=== Extracted entries ===
──────────────────────────────

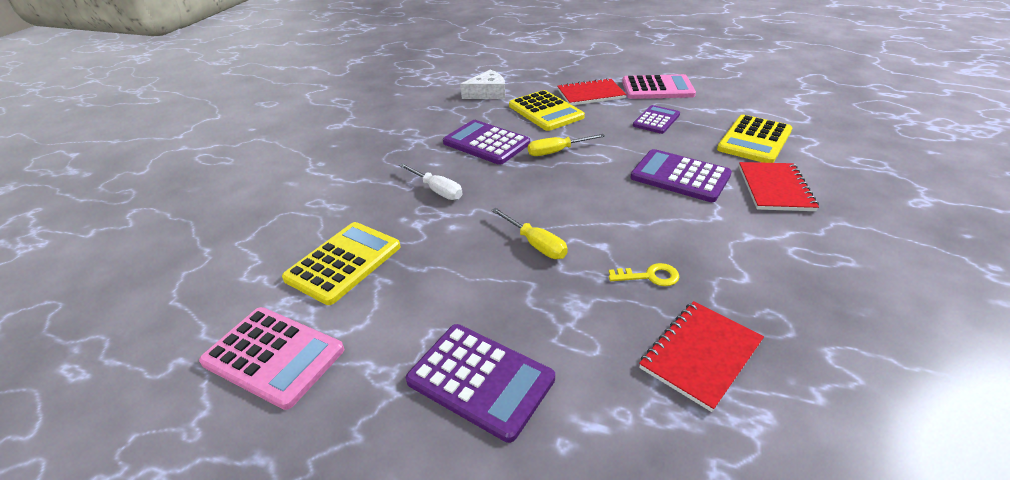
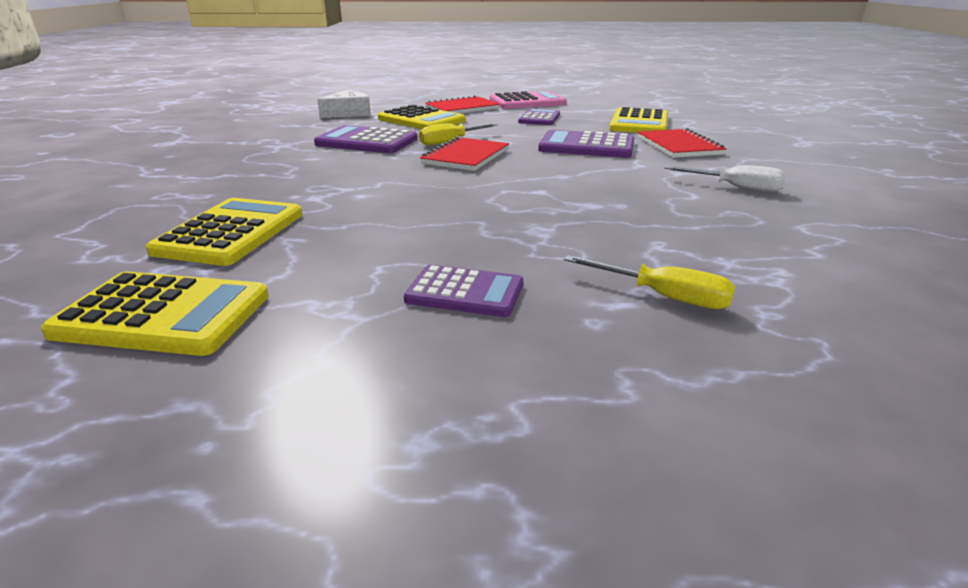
camera: 20 degrees left, 10 degrees down
pink calculator [199,307,344,410] -> yellow calculator [41,272,269,356]
white screwdriver [399,163,463,200] -> white screwdriver moved to [664,165,786,192]
purple calculator [406,324,555,443] -> purple calculator [404,265,523,317], size x0.66
yellow screwdriver [491,208,568,259] -> yellow screwdriver moved to [564,255,735,309]
yellow key [609,263,680,286] -> none
red notebook [639,301,764,412] -> red notebook moved to [420,137,509,171]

──────────────────────────────

Once the pictures are removed, reproduce the remaining entries above exactly.

=== Expected answer ===
camera: 20 degrees left, 10 degrees down
pink calculator [199,307,344,410] -> yellow calculator [41,272,269,356]
white screwdriver [399,163,463,200] -> white screwdriver moved to [664,165,786,192]
purple calculator [406,324,555,443] -> purple calculator [404,265,523,317], size x0.66
yellow screwdriver [491,208,568,259] -> yellow screwdriver moved to [564,255,735,309]
yellow key [609,263,680,286] -> none
red notebook [639,301,764,412] -> red notebook moved to [420,137,509,171]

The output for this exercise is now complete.